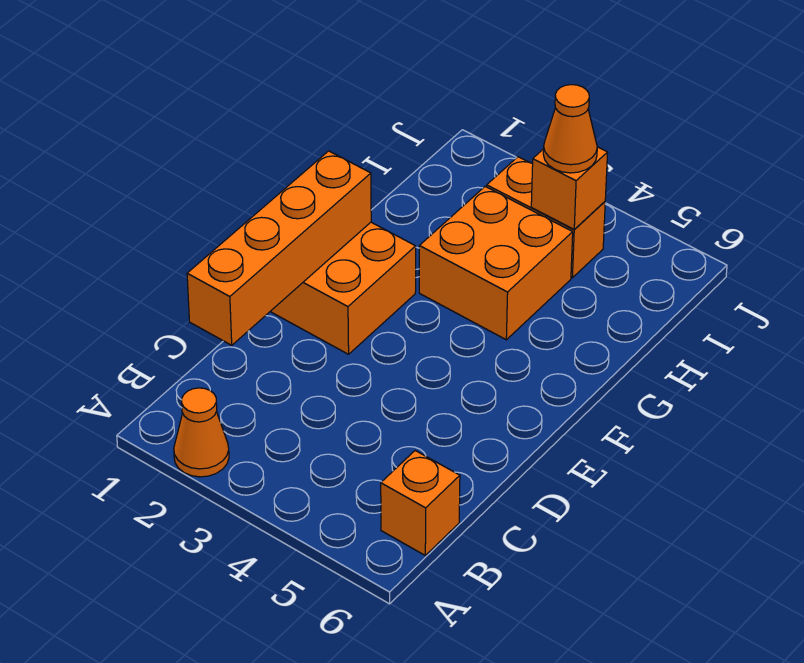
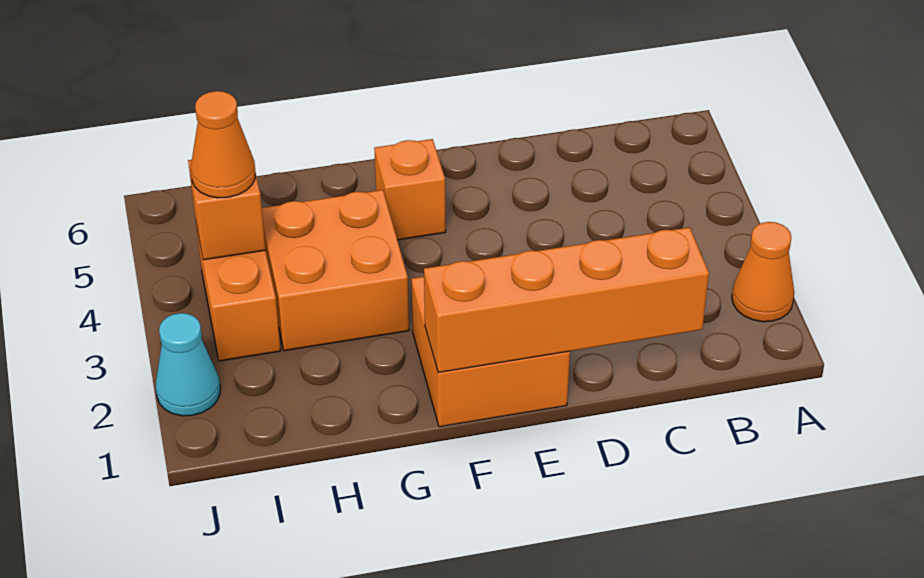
orange brick B6 level 1 -> orange brick F5 level 1
none -> cyan cone J2 level 1

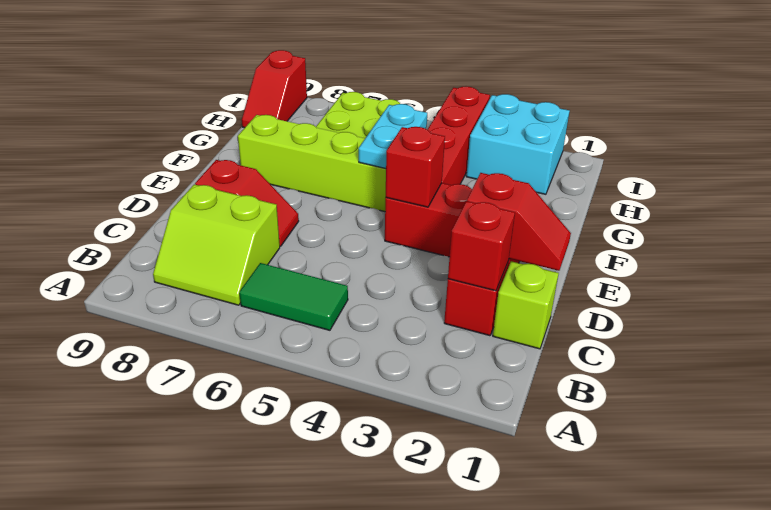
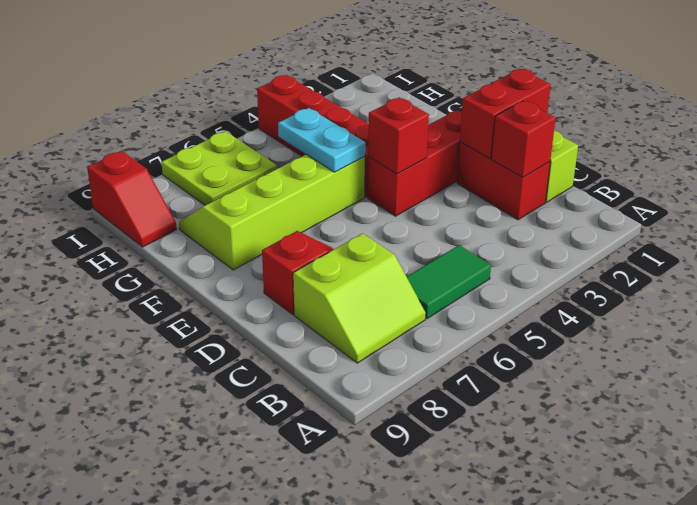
red slope D1:D2 level 2 top 2 -> red brick D1:D2 level 2
cyan brick H2:I3 level 1 -> none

#### What you should do:
Nothing but the lines from the one holding "none -> cyan cone J2 level 1" through the last line of the listing should appear in the answer, copied exactly and without pictures.

#### Exercise response:
none -> cyan cone J2 level 1

red slope D1:D2 level 2 top 2 -> red brick D1:D2 level 2
cyan brick H2:I3 level 1 -> none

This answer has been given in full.